• _Collected data entries_
******************************

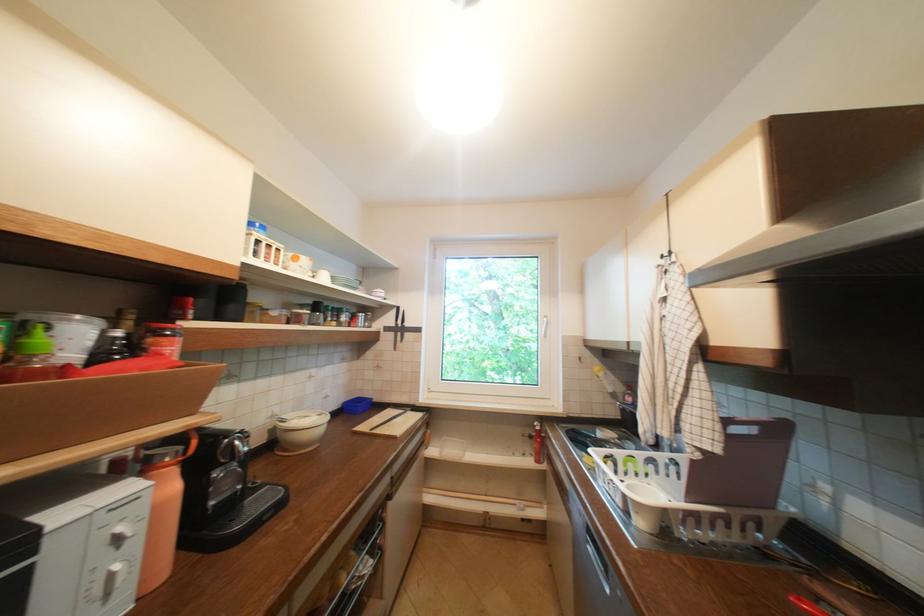
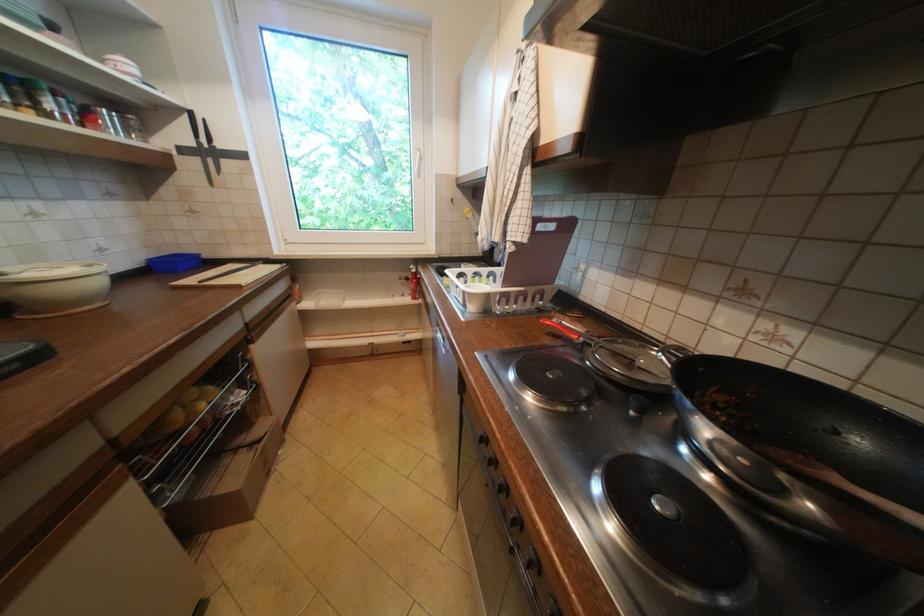
Find the pixel in the second image that matches [326,416] in the first image.

(91, 267)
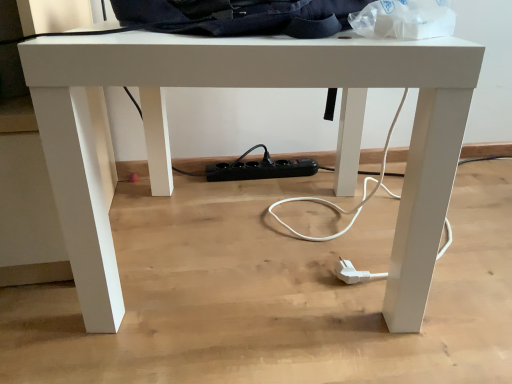
What do you see at coordinates (239, 16) in the screenshot?
I see `dark blue fabric messenger bag at upper center` at bounding box center [239, 16].

Identify the location of dark blue fabric messenger bag at upper center. (239, 16).

The image size is (512, 384). Identify the location of transparent plastic bag at upper right. pyautogui.click(x=404, y=19).

Describe the element at coordinates (404, 19) in the screenshot. Image resolution: width=512 pixels, height=384 pixels. I see `transparent plastic bag at upper right` at that location.

Identify the location of dark blue fabric messenger bag at upper center. The image size is (512, 384). (239, 16).

Can you confirm if dark blue fabric messenger bag at upper center is positioned to the right of transparent plastic bag at upper right?

No.

Between dark blue fabric messenger bag at upper center and transparent plastic bag at upper right, which one is positioned behind?

dark blue fabric messenger bag at upper center.

Between point (354, 6) and point (387, 22), which one is positioned behind?

The point (354, 6) is farther.

From the image's perspective, between dark blue fabric messenger bag at upper center and transparent plastic bag at upper right, who is located below?

transparent plastic bag at upper right is shown below in the image.

From a real-world perspective, is dark blue fabric messenger bag at upper center positioned above or below transparent plastic bag at upper right?

Clearly, from a real-world perspective, dark blue fabric messenger bag at upper center is above transparent plastic bag at upper right.

Does dark blue fabric messenger bag at upper center have a greater width compared to transparent plastic bag at upper right?

Correct, the width of dark blue fabric messenger bag at upper center exceeds that of transparent plastic bag at upper right.

Is dark blue fabric messenger bag at upper center taller than transparent plastic bag at upper right?

Incorrect, the height of dark blue fabric messenger bag at upper center is not larger of that of transparent plastic bag at upper right.

Considering the sizes of objects dark blue fabric messenger bag at upper center and transparent plastic bag at upper right in the image provided, who is bigger, dark blue fabric messenger bag at upper center or transparent plastic bag at upper right?

dark blue fabric messenger bag at upper center.

Is dark blue fabric messenger bag at upper center positioned beyond the bounds of transparent plastic bag at upper right?

Yes, dark blue fabric messenger bag at upper center is located beyond the bounds of transparent plastic bag at upper right.

Is dark blue fabric messenger bag at upper center far from transparent plastic bag at upper right?

No, dark blue fabric messenger bag at upper center is not far away from transparent plastic bag at upper right.

Does dark blue fabric messenger bag at upper center turn towards transparent plastic bag at upper right?

Yes, dark blue fabric messenger bag at upper center faces towards transparent plastic bag at upper right.

How many degrees apart are the facing directions of dark blue fabric messenger bag at upper center and transparent plastic bag at upper right?

They differ by 0.0001 degrees in their facing directions.

This screenshot has height=384, width=512. Find the location of `paper bag in front of the dark blue fabric messenger bag at upper center`. paper bag in front of the dark blue fabric messenger bag at upper center is located at coordinates (404, 19).

Considering the relative positions of transparent plastic bag at upper right and dark blue fabric messenger bag at upper center in the image provided, is transparent plastic bag at upper right to the left or to the right of dark blue fabric messenger bag at upper center?

transparent plastic bag at upper right is to the right of dark blue fabric messenger bag at upper center.

Consider the image. Which object is more forward, transparent plastic bag at upper right or dark blue fabric messenger bag at upper center?

Positioned in front is transparent plastic bag at upper right.

Is point (412, 6) less distant than point (215, 33)?

Yes, point (412, 6) is in front of point (215, 33).

From the image's perspective, which is below, transparent plastic bag at upper right or dark blue fabric messenger bag at upper center?

transparent plastic bag at upper right, from the image's perspective.

From a real-world perspective, is transparent plastic bag at upper right above or below dark blue fabric messenger bag at upper center?

Clearly, from a real-world perspective, transparent plastic bag at upper right is below dark blue fabric messenger bag at upper center.

Can you confirm if transparent plastic bag at upper right is thinner than dark blue fabric messenger bag at upper center?

Yes, transparent plastic bag at upper right is thinner than dark blue fabric messenger bag at upper center.

From their relative heights in the image, would you say transparent plastic bag at upper right is taller or shorter than dark blue fabric messenger bag at upper center?

Clearly, transparent plastic bag at upper right is taller compared to dark blue fabric messenger bag at upper center.

Is transparent plastic bag at upper right bigger or smaller than dark blue fabric messenger bag at upper center?

Considering their sizes, transparent plastic bag at upper right takes up less space than dark blue fabric messenger bag at upper center.

Is transparent plastic bag at upper right located outside dark blue fabric messenger bag at upper center?

No, transparent plastic bag at upper right is not entirely external to dark blue fabric messenger bag at upper center.

Are transparent plastic bag at upper right and dark blue fabric messenger bag at upper center far apart?

No.

Is transparent plastic bag at upper right aimed at dark blue fabric messenger bag at upper center?

Yes, transparent plastic bag at upper right is aimed at dark blue fabric messenger bag at upper center.

What's the angular difference between transparent plastic bag at upper right and dark blue fabric messenger bag at upper center's facing directions?

The angular difference between transparent plastic bag at upper right and dark blue fabric messenger bag at upper center is 0.0001 degrees.

This screenshot has width=512, height=384. Identify the location of messenger bag behind the transparent plastic bag at upper right. (239, 16).

The height and width of the screenshot is (384, 512). What are the coordinates of `paper bag lying below the dark blue fabric messenger bag at upper center (from the image's perspective)` in the screenshot? It's located at (404, 19).

Identify the location of messenger bag on the left of transparent plastic bag at upper right. (239, 16).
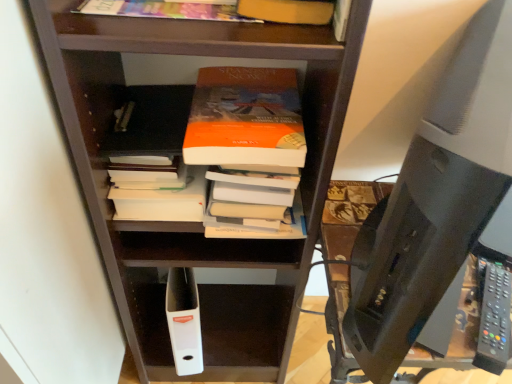
Question: Is point (108, 6) closer or farther from the camera than point (207, 301)?

Choices:
 (A) closer
 (B) farther

Answer: (A)

Question: From the image's perspective, is multicolored paper at upper center, placed as the 1th book when sorted from top to bottom, located above or below brown wooden shelf at center?

Choices:
 (A) above
 (B) below

Answer: (A)

Question: Which object is positioned closest to the matte orange book at upper center, which appears as the second book when ordered from the bottom?

Choices:
 (A) black plastic desktop computer at right
 (B) white matte book at center, which is the first book in back-to-front order
 (C) brown wooden shelf at center
 (D) multicolored paper at upper center, positioned as the third book in bottom-to-top order
 (E) black plastic remote at lower right

Answer: (D)

Question: Estimate the real-world distances between objects in this image. Which object is closer to the brown wooden shelf at center?

Choices:
 (A) matte orange book at upper center, the second book positioned from the top
 (B) black plastic desktop computer at right
 (C) white matte book at center, which is the 3th book in front-to-back order
 (D) multicolored paper at upper center, the first book when ordered from front to back
 (E) black plastic remote at lower right

Answer: (C)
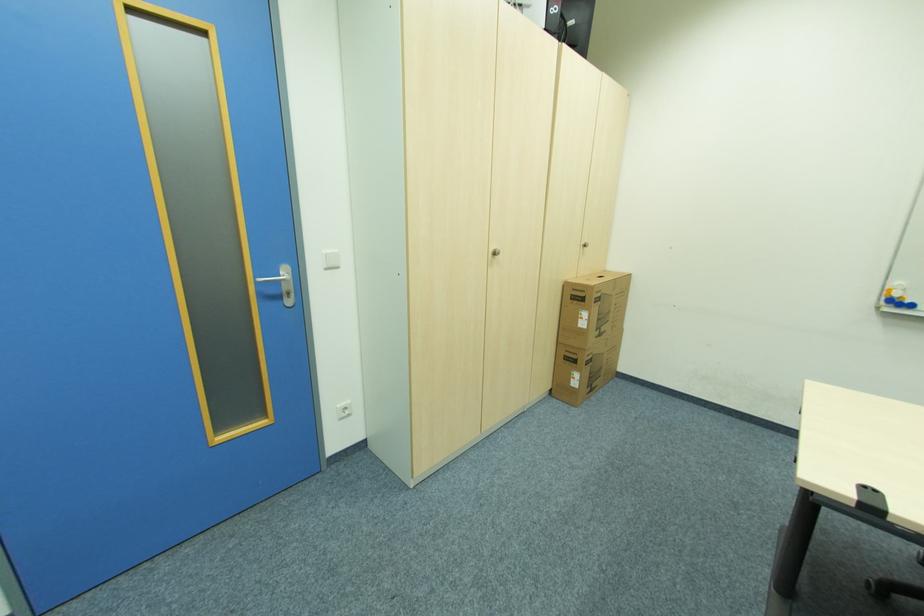
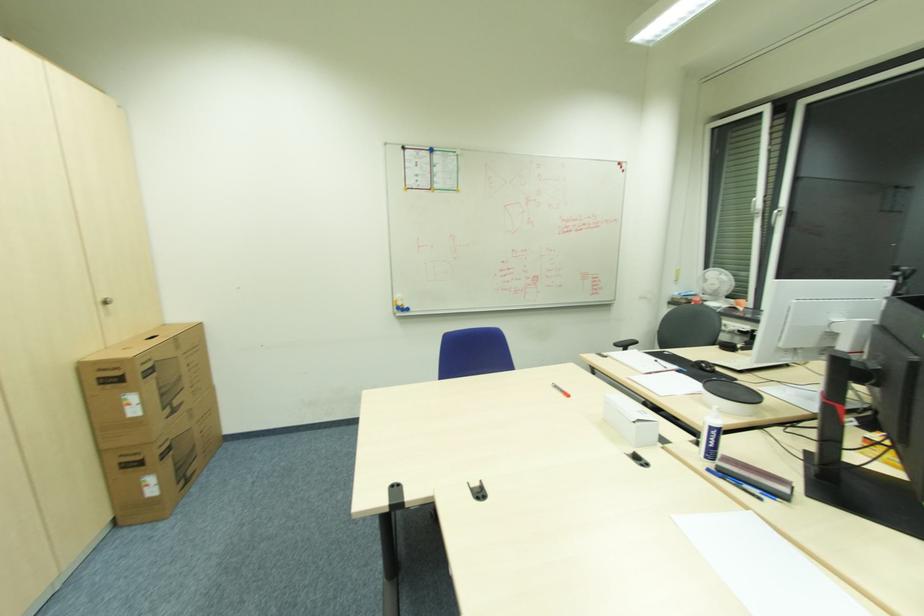
Question: The camera is either moving clockwise (left) or counter-clockwise (right) around the object. The first image is from the beginning of the video and the second image is from the end. Is the camera moving left or right when shooting the video?

Choices:
 (A) Left
 (B) Right

Answer: (A)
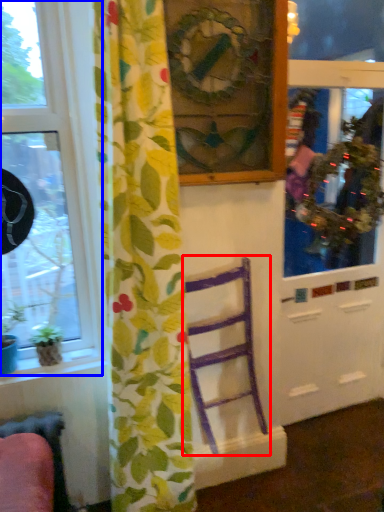
Question: Which object is closer to the camera taking this photo, furniture (highlighted by a red box) or window (highlighted by a blue box)?

Choices:
 (A) furniture
 (B) window

Answer: (B)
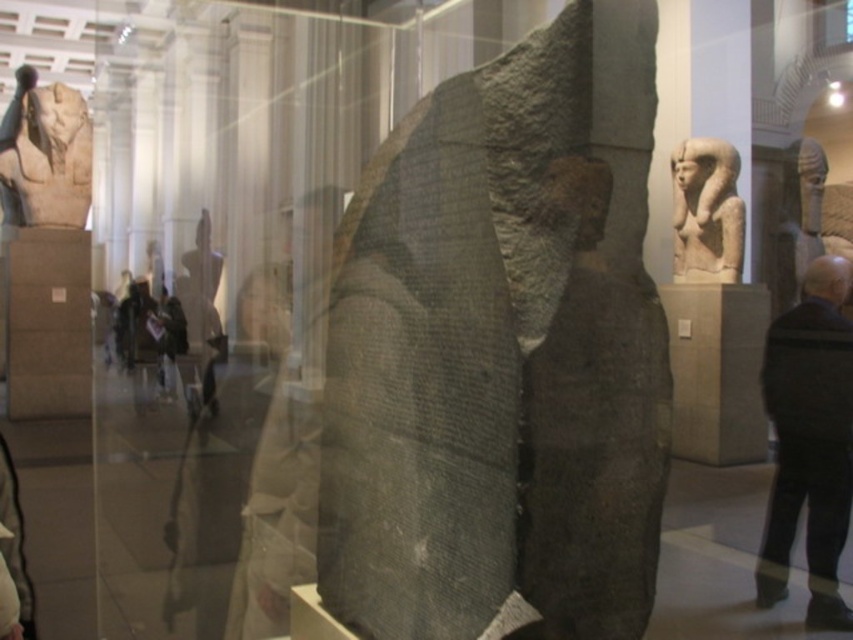
You are a visitor at the museum and want to take a photo of the gray stone stele at center without any obstructions. The black wool coat at right is hanging nearby. Considering their sizes, which object takes up more space horizontally in the image?

The gray stone stele at center takes up more space horizontally in the image because its width is larger than that of the black wool coat at right.

You are a tour guide leading a group through the museum. You want to ensure that all visitors can clearly see the gray stone stele at center from their current position. Considering the distance between the visitors and the stele, what is the minimum height of the display case that would allow the visitors to see the top of the stele without obstruction?

The gray stone stele at center is 1.36 meters from the camera. To ensure visitors can see the top of the stele without obstruction, the display case must be at least 1.36 meters tall, matching the distance from the visitors to the stele.

You are standing in the museum and want to touch the point at coordinates (498, 230). The museum has a rule that visitors must stay at least 1.5 meters away from all artifacts. Can you safely touch this point without breaking the rule?

The point at coordinates (498, 230) is 1.45 meters away from you, which is less than the required 1.5 meters. Therefore, touching it would violate the museum rule.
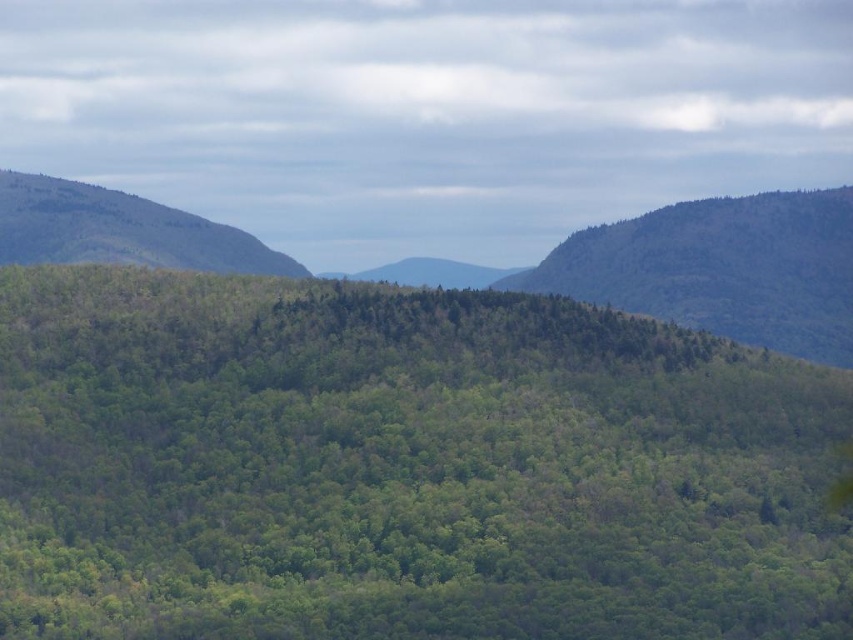
Question: Which point is closer to the camera?

Choices:
 (A) (206, 513)
 (B) (177, 252)

Answer: (A)

Question: Among these objects, which one is nearest to the camera?

Choices:
 (A) green forested mountain at center
 (B) green leafy hill at right

Answer: (B)

Question: Which of these objects is positioned closest to the green leafy forest at center?

Choices:
 (A) green leafy hillside at left
 (B) green forested mountain at center
 (C) green leafy hill at right

Answer: (C)

Question: Can you confirm if green leafy forest at center is thinner than green leafy hillside at left?

Choices:
 (A) no
 (B) yes

Answer: (A)

Question: Does green forested mountain at center appear on the right side of green leafy hill at right?

Choices:
 (A) yes
 (B) no

Answer: (B)

Question: Does green leafy hill at right have a larger size compared to green leafy hillside at left?

Choices:
 (A) no
 (B) yes

Answer: (B)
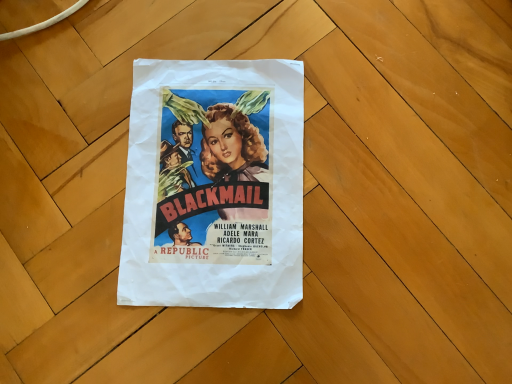
Where is `blank space situated above matte paper poster at center (from a real-world perspective)`? blank space situated above matte paper poster at center (from a real-world perspective) is located at coordinates (216, 178).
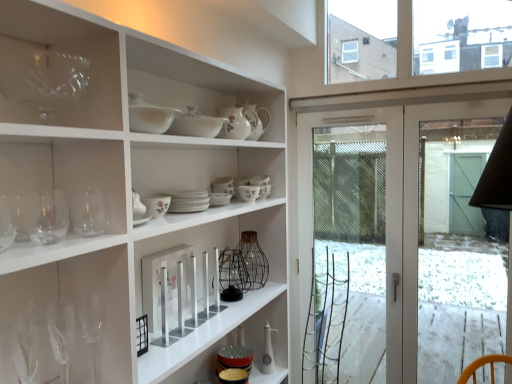
Question: Is white ceramic bowl at upper center, placed as the 6th tableware when sorted from back to front, at the right side of matte white ceramic oil bottle at center, which is counted as the first tableware, starting from the bottom?

Choices:
 (A) no
 (B) yes

Answer: (A)

Question: Does white ceramic bowl at upper center, the 6th tableware positioned from the bottom, have a lesser height compared to matte white ceramic oil bottle at center, which is the first tableware from back to front?

Choices:
 (A) yes
 (B) no

Answer: (A)

Question: Is white ceramic bowl at upper center, placed as the 6th tableware when sorted from back to front, closer to camera compared to matte white ceramic oil bottle at center, acting as the seventh tableware starting from the top?

Choices:
 (A) yes
 (B) no

Answer: (A)

Question: From the image's perspective, would you say white ceramic bowl at upper center, placed as the 6th tableware when sorted from back to front, is shown under matte white ceramic oil bottle at center, which is the first tableware from back to front?

Choices:
 (A) no
 (B) yes

Answer: (A)

Question: From the image's perspective, is white ceramic bowl at upper center, placed as the 6th tableware when sorted from back to front, over matte white ceramic oil bottle at center, which ranks as the 7th tableware in front-to-back order?

Choices:
 (A) yes
 (B) no

Answer: (A)

Question: From a real-world perspective, is white ceramic bowl at upper center, the 6th tableware positioned from the bottom, positioned under matte white ceramic oil bottle at center, acting as the seventh tableware starting from the top, based on gravity?

Choices:
 (A) no
 (B) yes

Answer: (A)

Question: Can transparent glass screen door at right be found inside transparent glass wine glass at lower left, the 5th wine glass positioned from the front?

Choices:
 (A) yes
 (B) no

Answer: (B)

Question: Considering the relative sizes of transparent glass wine glass at lower left, the 1th wine glass positioned from the back, and transparent glass screen door at right in the image provided, is transparent glass wine glass at lower left, the 1th wine glass positioned from the back, wider than transparent glass screen door at right?

Choices:
 (A) yes
 (B) no

Answer: (B)

Question: Can you confirm if transparent glass wine glass at lower left, the 5th wine glass positioned from the front, is taller than transparent glass screen door at right?

Choices:
 (A) yes
 (B) no

Answer: (B)

Question: From the image's perspective, is transparent glass wine glass at lower left, the 5th wine glass positioned from the front, located beneath transparent glass screen door at right?

Choices:
 (A) yes
 (B) no

Answer: (A)

Question: Is transparent glass wine glass at lower left, the 5th wine glass positioned from the front, at the left side of transparent glass screen door at right?

Choices:
 (A) no
 (B) yes

Answer: (B)

Question: Can we say transparent glass wine glass at lower left, the 5th wine glass positioned from the front, lies outside transparent glass screen door at right?

Choices:
 (A) yes
 (B) no

Answer: (A)

Question: Is white ceramic bowl at upper center, which is the second tableware in front-to-back order, positioned beyond the bounds of transparent glass at upper left?

Choices:
 (A) yes
 (B) no

Answer: (A)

******************************

Extract the material word for word, from its first line up to and including the line with "center. (239, 16).". Omit the pictures from your answer.

• _Answer box_
Find the pixel in the second image that matches [326,416] in the first image.

(91, 267)
What do you see at coordinates (239, 16) in the screenshot?
I see `dark blue fabric messenger bag at upper center` at bounding box center [239, 16].

Identify the location of dark blue fabric messenger bag at upper center. (239, 16).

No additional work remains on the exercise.